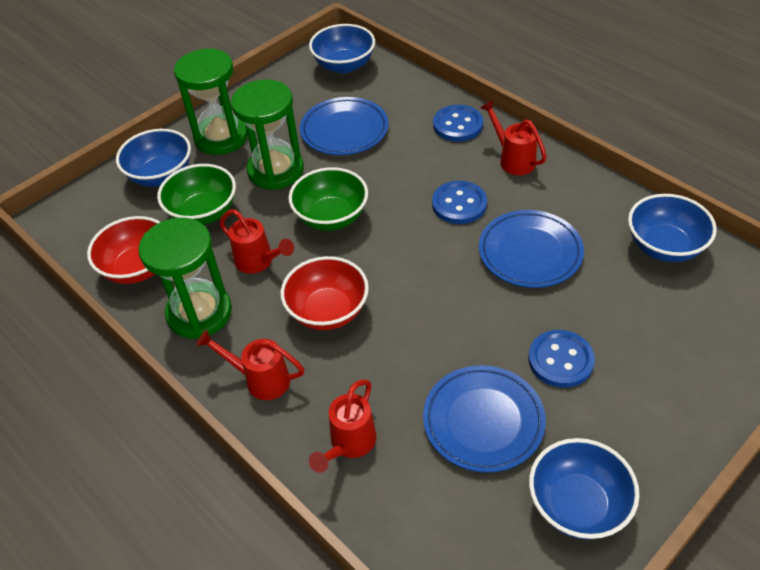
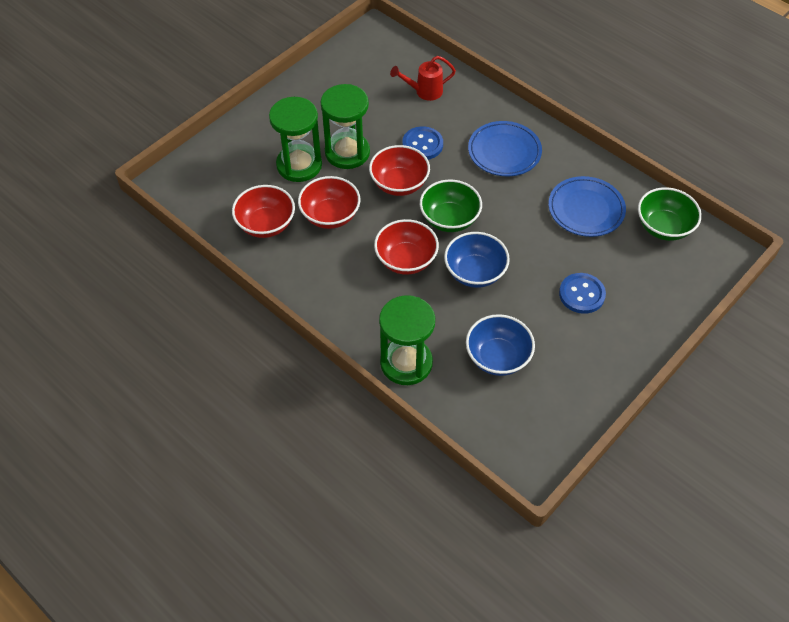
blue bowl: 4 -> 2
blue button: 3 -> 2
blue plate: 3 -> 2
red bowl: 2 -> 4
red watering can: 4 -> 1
______
▸ WHAT YOU HAVE TO DO: Lines with "blue" in the records above: copy every one of them.

▸ RESULT OF THIS TASK:
blue bowl: 4 -> 2
blue button: 3 -> 2
blue plate: 3 -> 2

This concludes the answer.